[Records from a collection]
---

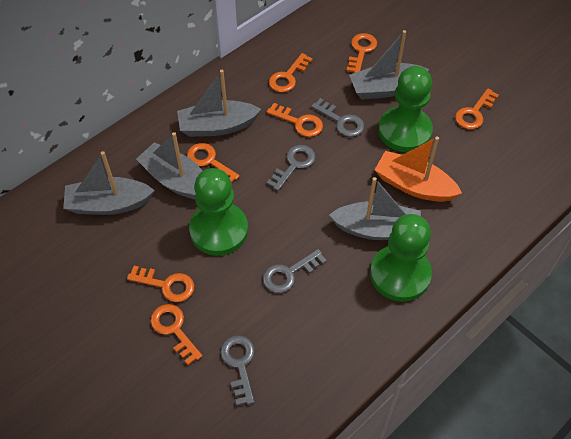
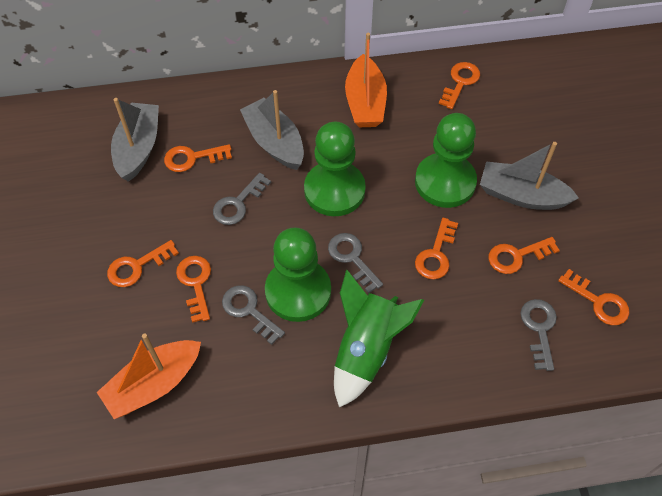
green rocket: none = 0 -> [334,270,424,408] = 1
grey boat: [63,151,155,215] [136,132,202,199] [177,70,261,137] [329,177,421,240] [349,30,429,100] = 5 -> [111,98,159,182] [240,90,304,170] [480,142,579,210] = 3
orange boat: [375,136,462,202] = 1 -> [97,334,201,419] [345,33,387,127] = 2

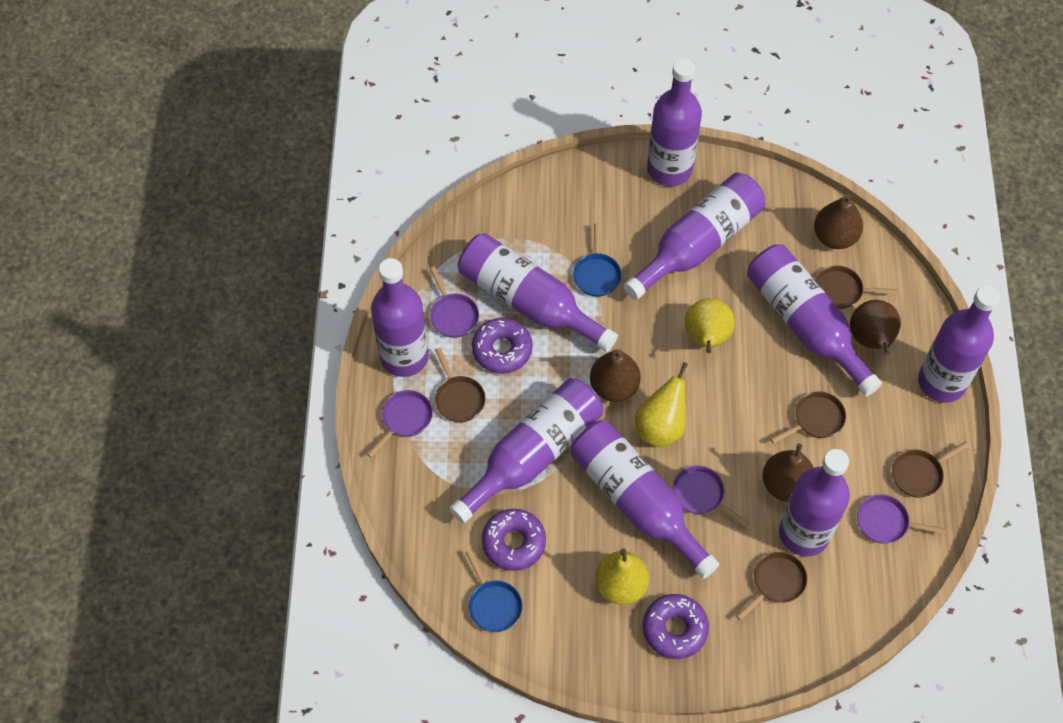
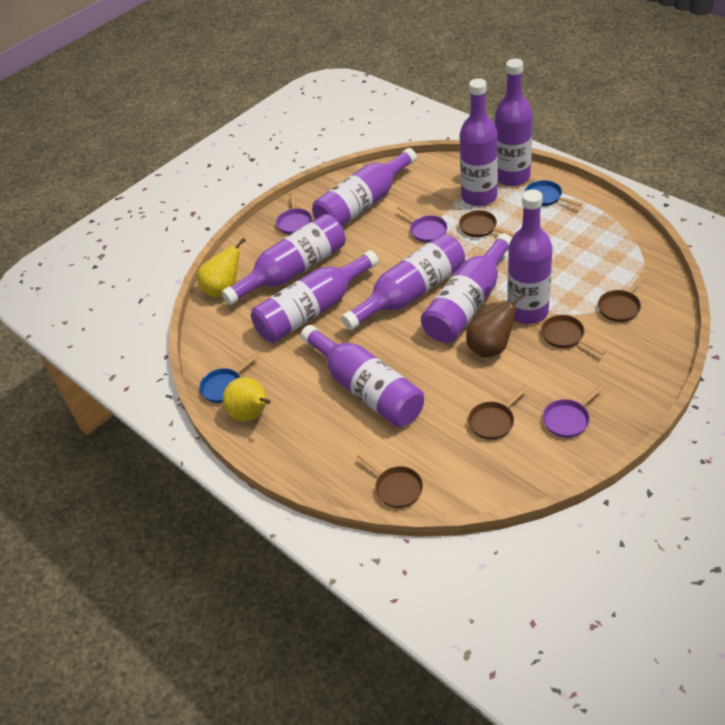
brown pear: [590,350,641,402] [762,444,813,502] [814,194,863,249] [850,300,901,355] = 4 -> [466,293,524,358] = 1
purple donut: [472,318,532,374] [482,509,546,571] [643,594,709,659] = 3 -> none = 0
purple pan: [367,390,433,458] [430,266,479,338] [673,466,750,528] [857,494,946,544] = 4 -> [276,191,312,234] [397,206,447,243] [543,384,605,438] = 3
yellow pear: [595,548,649,605] [635,362,688,447] [685,298,735,353] = 3 -> [197,238,246,298] [223,377,271,421] = 2

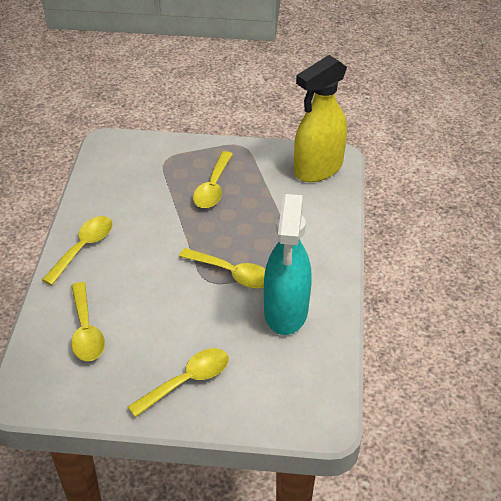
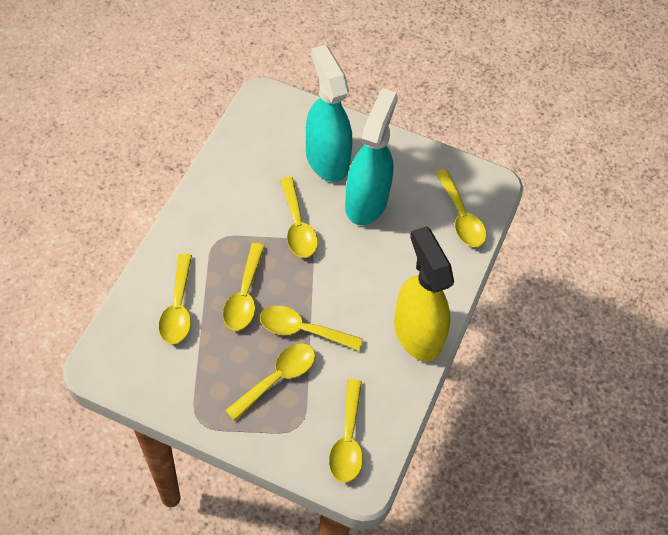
turquoise spray bottle: [264,194,312,335] = 1 -> [306,45,352,182] [345,88,398,225] = 2
yellow spoon: [42,216,112,285] [71,282,105,361] [128,348,229,418] [179,248,265,289] [193,151,233,208] = 5 -> [159,253,192,344] [223,243,265,330] [225,343,315,421] [260,306,363,351] [280,177,318,258] [329,379,363,483] [436,169,486,247] = 7

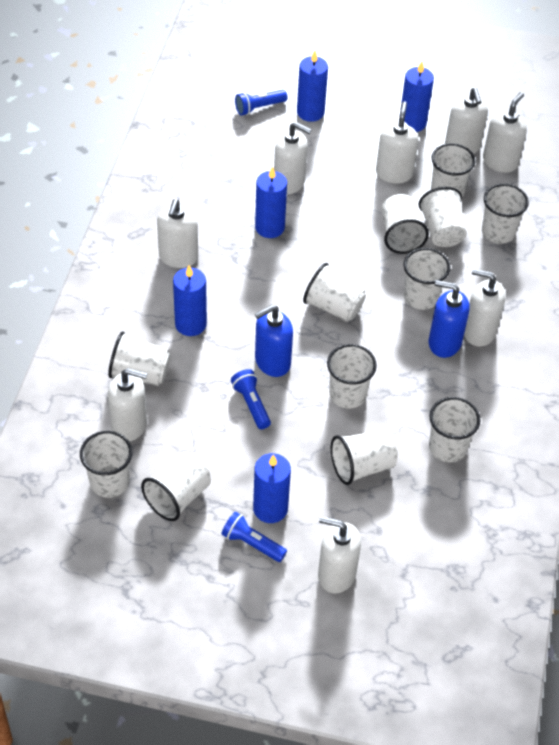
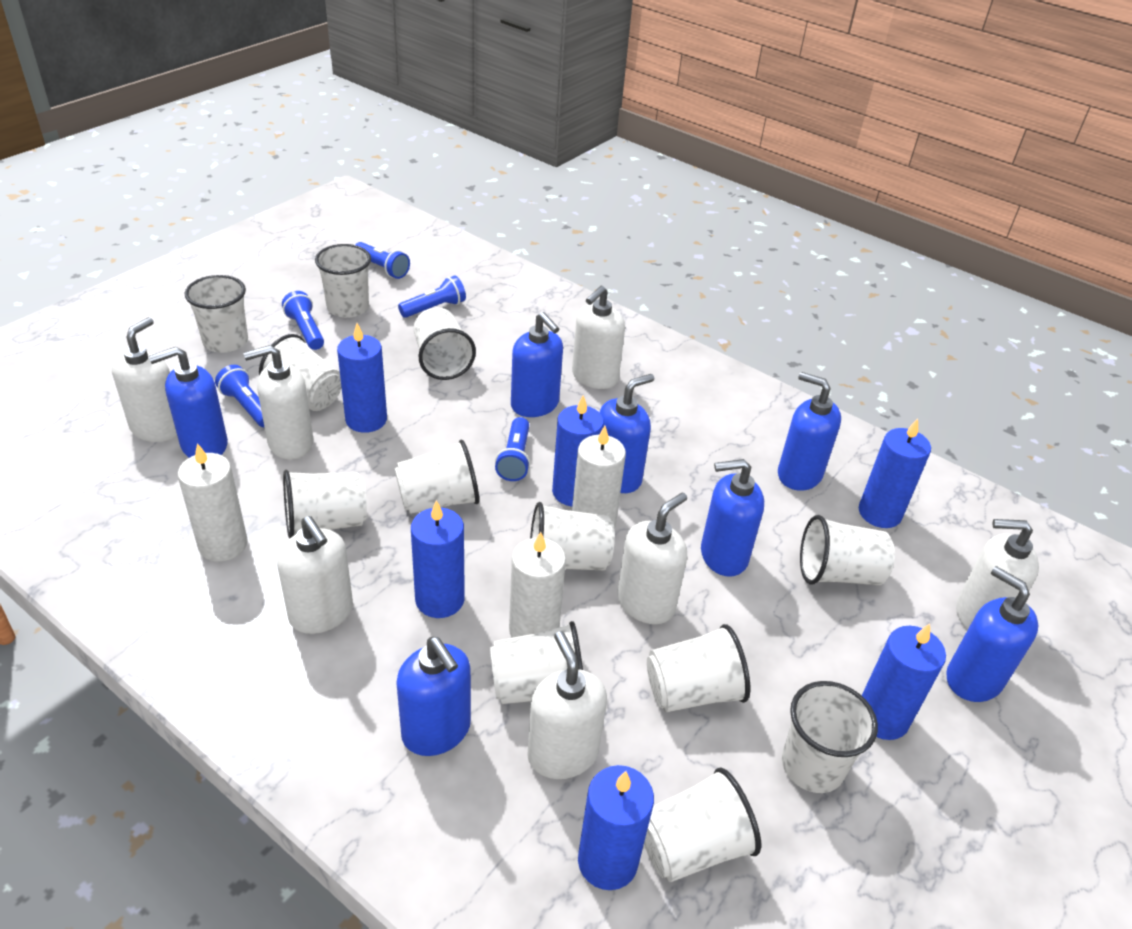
blue candle: [173,265,207,336] [253,453,291,523] [255,166,287,238] [297,51,328,122] [399,62,434,132] = 5 -> [337,323,387,433] [411,500,465,618] [552,395,604,506] [578,765,654,890] [859,419,931,528] [862,623,946,740] = 6
blue flashlight: [221,512,287,562] [231,369,271,429] [235,90,287,116] = 3 -> [215,365,265,428] [282,291,324,350] [355,242,410,279] [398,275,466,318] [495,417,530,481] = 5
blue soap dispenser: [255,305,293,377] [429,280,470,358] = 2 -> [148,347,228,458] [396,637,471,756] [511,312,563,417] [599,374,654,493] [701,459,764,577] [778,372,841,491] [946,566,1038,702] = 7
white candle: none = 0 -> [178,443,248,562] [509,532,566,638] [572,426,626,529] = 3
white soap dispenser: [108,368,148,442] [157,199,198,268] [274,122,312,194] [318,516,361,594] [376,101,419,184] [445,88,488,154] [464,269,506,347] [483,92,527,173] = 8 -> [112,317,177,442] [243,345,313,460] [277,516,353,634] [527,631,607,779] [572,286,625,389] [617,492,687,624] [956,519,1039,630] = 7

---

* **DIRECTIONS**
Once the line holding "yellow pear: [595,548,649,605]" is found, set down that line and every line after it, exactly, through the last line of the records above, omitting pictures.

* **TASK OUTPUT**
yellow pear: [595,548,649,605] [635,362,688,447] [685,298,735,353] = 3 -> [197,238,246,298] [223,377,271,421] = 2

turquoise spray bottle: [264,194,312,335] = 1 -> [306,45,352,182] [345,88,398,225] = 2
yellow spoon: [42,216,112,285] [71,282,105,361] [128,348,229,418] [179,248,265,289] [193,151,233,208] = 5 -> [159,253,192,344] [223,243,265,330] [225,343,315,421] [260,306,363,351] [280,177,318,258] [329,379,363,483] [436,169,486,247] = 7

blue candle: [173,265,207,336] [253,453,291,523] [255,166,287,238] [297,51,328,122] [399,62,434,132] = 5 -> [337,323,387,433] [411,500,465,618] [552,395,604,506] [578,765,654,890] [859,419,931,528] [862,623,946,740] = 6
blue flashlight: [221,512,287,562] [231,369,271,429] [235,90,287,116] = 3 -> [215,365,265,428] [282,291,324,350] [355,242,410,279] [398,275,466,318] [495,417,530,481] = 5
blue soap dispenser: [255,305,293,377] [429,280,470,358] = 2 -> [148,347,228,458] [396,637,471,756] [511,312,563,417] [599,374,654,493] [701,459,764,577] [778,372,841,491] [946,566,1038,702] = 7
white candle: none = 0 -> [178,443,248,562] [509,532,566,638] [572,426,626,529] = 3
white soap dispenser: [108,368,148,442] [157,199,198,268] [274,122,312,194] [318,516,361,594] [376,101,419,184] [445,88,488,154] [464,269,506,347] [483,92,527,173] = 8 -> [112,317,177,442] [243,345,313,460] [277,516,353,634] [527,631,607,779] [572,286,625,389] [617,492,687,624] [956,519,1039,630] = 7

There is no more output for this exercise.